**DATI DISPONIBILI**
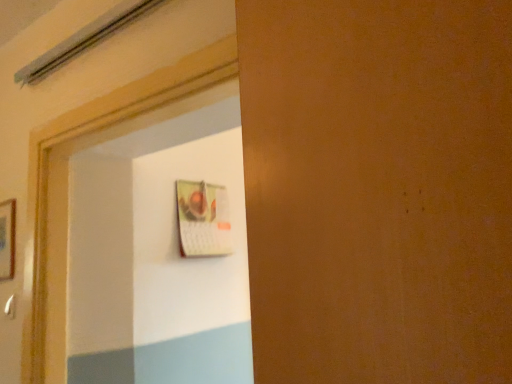
Describe the element at coordinates (10, 307) in the screenshot. I see `white plastic door handle at lower left` at that location.

Locate an element on the screen. The width and height of the screenshot is (512, 384). white plastic door handle at lower left is located at coordinates (10, 307).

Find the location of a particular element. The width and height of the screenshot is (512, 384). wooden picture frame at left is located at coordinates (7, 239).

What is the approximate width of wooden picture frame at left?

2.20 centimeters.

What do you see at coordinates (7, 239) in the screenshot? This screenshot has height=384, width=512. I see `wooden picture frame at left` at bounding box center [7, 239].

Identify the location of white plastic door handle at lower left. The width and height of the screenshot is (512, 384). coord(10,307).

Can you confirm if white plastic door handle at lower left is positioned to the right of wooden picture frame at left?

Indeed, white plastic door handle at lower left is positioned on the right side of wooden picture frame at left.

Considering the positions of objects white plastic door handle at lower left and wooden picture frame at left in the image provided, who is behind, white plastic door handle at lower left or wooden picture frame at left?

wooden picture frame at left is more distant.

Between point (14, 295) and point (14, 225), which one is positioned behind?

Positioned behind is point (14, 225).

From the image's perspective, does white plastic door handle at lower left appear higher than wooden picture frame at left?

Incorrect, from the image's perspective, white plastic door handle at lower left is lower than wooden picture frame at left.

From a real-world perspective, is white plastic door handle at lower left physically located above or below wooden picture frame at left?

Clearly, from a real-world perspective, white plastic door handle at lower left is below wooden picture frame at left.

Does white plastic door handle at lower left have a greater width compared to wooden picture frame at left?

No.

From their relative heights in the image, would you say white plastic door handle at lower left is taller or shorter than wooden picture frame at left?

In the image, white plastic door handle at lower left appears to be shorter than wooden picture frame at left.

Can you confirm if white plastic door handle at lower left is bigger than wooden picture frame at left?

No, white plastic door handle at lower left is not bigger than wooden picture frame at left.

Looking at this image, is wooden picture frame at left surrounded by white plastic door handle at lower left?

No, wooden picture frame at left is not surrounded by white plastic door handle at lower left.

Is white plastic door handle at lower left positioned far away from wooden picture frame at left?

Actually, white plastic door handle at lower left and wooden picture frame at left are a little close together.

Is white plastic door handle at lower left oriented away from wooden picture frame at left?

No, white plastic door handle at lower left is not facing the opposite direction of wooden picture frame at left.

What's the angular difference between white plastic door handle at lower left and wooden picture frame at left's facing directions?

0.88 degrees.

Measure the distance from white plastic door handle at lower left to wooden picture frame at left.

white plastic door handle at lower left is 6.70 inches away from wooden picture frame at left.

In the image, there is a white plastic door handle at lower left. At what (x,y) coordinates should I click in order to perform the action: click on picture frame above it (from the image's perspective). Please return your answer as a coordinate pair (x, y). Looking at the image, I should click on (7, 239).

In the scene shown: Considering the relative positions of wooden picture frame at left and white plastic door handle at lower left in the image provided, is wooden picture frame at left to the left of white plastic door handle at lower left from the viewer's perspective?

Indeed, wooden picture frame at left is positioned on the left side of white plastic door handle at lower left.

Is the position of wooden picture frame at left more distant than that of white plastic door handle at lower left?

Yes.

Does point (12, 219) appear closer or farther from the camera than point (13, 316)?

Point (12, 219) appears to be farther away from the viewer than point (13, 316).

From the image's perspective, which is above, wooden picture frame at left or white plastic door handle at lower left?

wooden picture frame at left, from the image's perspective.

From a real-world perspective, is wooden picture frame at left physically below white plastic door handle at lower left?

Incorrect, from a real-world perspective, wooden picture frame at left is higher than white plastic door handle at lower left.

Does wooden picture frame at left have a greater width compared to white plastic door handle at lower left?

Yes, wooden picture frame at left is wider than white plastic door handle at lower left.

Considering the relative sizes of wooden picture frame at left and white plastic door handle at lower left in the image provided, is wooden picture frame at left shorter than white plastic door handle at lower left?

Incorrect, the height of wooden picture frame at left does not fall short of that of white plastic door handle at lower left.

Who is smaller, wooden picture frame at left or white plastic door handle at lower left?

white plastic door handle at lower left is smaller.

Is wooden picture frame at left inside the boundaries of white plastic door handle at lower left, or outside?

wooden picture frame at left lies outside white plastic door handle at lower left.

Is there a large distance between wooden picture frame at left and white plastic door handle at lower left?

That's not correct — wooden picture frame at left is a little close to white plastic door handle at lower left.

Could you tell me if wooden picture frame at left is turned towards white plastic door handle at lower left?

No, wooden picture frame at left is not turned towards white plastic door handle at lower left.

How different are the orientations of wooden picture frame at left and white plastic door handle at lower left in degrees?

0.88 degrees.

Identify the location of door handle on the right of wooden picture frame at left. (10, 307).

At what (x,y) coordinates should I click in order to perform the action: click on picture frame on the left of white plastic door handle at lower left. Please return your answer as a coordinate pair (x, y). Image resolution: width=512 pixels, height=384 pixels. Looking at the image, I should click on pyautogui.click(x=7, y=239).

Find the location of `picture frame above the white plastic door handle at lower left (from a real-world perspective)`. picture frame above the white plastic door handle at lower left (from a real-world perspective) is located at coordinates 7,239.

**COMPITO DA SVOLGERE**
Trasforma tutte le righe riportate sopra in un elenco numerato, tralasciando le righe vuote. Lascia fuori le immagini.

**ESERCIZIO SVOLTO**
1. Describe the element at coordinates (10, 307) in the screenshot. I see `white plastic door handle at lower left` at that location.
2. Locate an element on the screen. The width and height of the screenshot is (512, 384). white plastic door handle at lower left is located at coordinates (10, 307).
3. Find the location of a particular element. The width and height of the screenshot is (512, 384). wooden picture frame at left is located at coordinates (7, 239).
4. What is the approximate width of wooden picture frame at left?
5. 2.20 centimeters.
6. What do you see at coordinates (7, 239) in the screenshot? This screenshot has height=384, width=512. I see `wooden picture frame at left` at bounding box center [7, 239].
7. Identify the location of white plastic door handle at lower left. The width and height of the screenshot is (512, 384). coord(10,307).
8. Can you confirm if white plastic door handle at lower left is positioned to the right of wooden picture frame at left?
9. Indeed, white plastic door handle at lower left is positioned on the right side of wooden picture frame at left.
10. Considering the positions of objects white plastic door handle at lower left and wooden picture frame at left in the image provided, who is behind, white plastic door handle at lower left or wooden picture frame at left?
11. wooden picture frame at left is more distant.
12. Between point (14, 295) and point (14, 225), which one is positioned behind?
13. Positioned behind is point (14, 225).
14. From the image's perspective, does white plastic door handle at lower left appear higher than wooden picture frame at left?
15. Incorrect, from the image's perspective, white plastic door handle at lower left is lower than wooden picture frame at left.
16. From a real-world perspective, is white plastic door handle at lower left physically located above or below wooden picture frame at left?
17. Clearly, from a real-world perspective, white plastic door handle at lower left is below wooden picture frame at left.
18. Does white plastic door handle at lower left have a greater width compared to wooden picture frame at left?
19. No.
20. From their relative heights in the image, would you say white plastic door handle at lower left is taller or shorter than wooden picture frame at left?
21. In the image, white plastic door handle at lower left appears to be shorter than wooden picture frame at left.
22. Can you confirm if white plastic door handle at lower left is bigger than wooden picture frame at left?
23. No, white plastic door handle at lower left is not bigger than wooden picture frame at left.
24. Looking at this image, is wooden picture frame at left surrounded by white plastic door handle at lower left?
25. No, wooden picture frame at left is not surrounded by white plastic door handle at lower left.
26. Is white plastic door handle at lower left positioned far away from wooden picture frame at left?
27. Actually, white plastic door handle at lower left and wooden picture frame at left are a little close together.
28. Is white plastic door handle at lower left oriented away from wooden picture frame at left?
29. No, white plastic door handle at lower left is not facing the opposite direction of wooden picture frame at left.
30. What's the angular difference between white plastic door handle at lower left and wooden picture frame at left's facing directions?
31. 0.88 degrees.
32. Measure the distance from white plastic door handle at lower left to wooden picture frame at left.
33. white plastic door handle at lower left is 6.70 inches away from wooden picture frame at left.
34. In the image, there is a white plastic door handle at lower left. At what (x,y) coordinates should I click in order to perform the action: click on picture frame above it (from the image's perspective). Please return your answer as a coordinate pair (x, y). Looking at the image, I should click on (7, 239).
35. In the scene shown: Considering the relative positions of wooden picture frame at left and white plastic door handle at lower left in the image provided, is wooden picture frame at left to the left of white plastic door handle at lower left from the viewer's perspective?
36. Indeed, wooden picture frame at left is positioned on the left side of white plastic door handle at lower left.
37. Is the position of wooden picture frame at left more distant than that of white plastic door handle at lower left?
38. Yes.
39. Does point (12, 219) appear closer or farther from the camera than point (13, 316)?
40. Point (12, 219) appears to be farther away from the viewer than point (13, 316).
41. From the image's perspective, which is above, wooden picture frame at left or white plastic door handle at lower left?
42. wooden picture frame at left, from the image's perspective.
43. From a real-world perspective, is wooden picture frame at left physically below white plastic door handle at lower left?
44. Incorrect, from a real-world perspective, wooden picture frame at left is higher than white plastic door handle at lower left.
45. Does wooden picture frame at left have a greater width compared to white plastic door handle at lower left?
46. Yes, wooden picture frame at left is wider than white plastic door handle at lower left.
47. Considering the relative sizes of wooden picture frame at left and white plastic door handle at lower left in the image provided, is wooden picture frame at left shorter than white plastic door handle at lower left?
48. Incorrect, the height of wooden picture frame at left does not fall short of that of white plastic door handle at lower left.
49. Who is smaller, wooden picture frame at left or white plastic door handle at lower left?
50. white plastic door handle at lower left is smaller.
51. Is wooden picture frame at left inside the boundaries of white plastic door handle at lower left, or outside?
52. wooden picture frame at left lies outside white plastic door handle at lower left.
53. Is there a large distance between wooden picture frame at left and white plastic door handle at lower left?
54. That's not correct — wooden picture frame at left is a little close to white plastic door handle at lower left.
55. Could you tell me if wooden picture frame at left is turned towards white plastic door handle at lower left?
56. No, wooden picture frame at left is not turned towards white plastic door handle at lower left.
57. How different are the orientations of wooden picture frame at left and white plastic door handle at lower left in degrees?
58. 0.88 degrees.
59. Identify the location of door handle on the right of wooden picture frame at left. (10, 307).
60. At what (x,y) coordinates should I click in order to perform the action: click on picture frame on the left of white plastic door handle at lower left. Please return your answer as a coordinate pair (x, y). Image resolution: width=512 pixels, height=384 pixels. Looking at the image, I should click on pyautogui.click(x=7, y=239).
61. Find the location of `picture frame above the white plastic door handle at lower left (from a real-world perspective)`. picture frame above the white plastic door handle at lower left (from a real-world perspective) is located at coordinates 7,239.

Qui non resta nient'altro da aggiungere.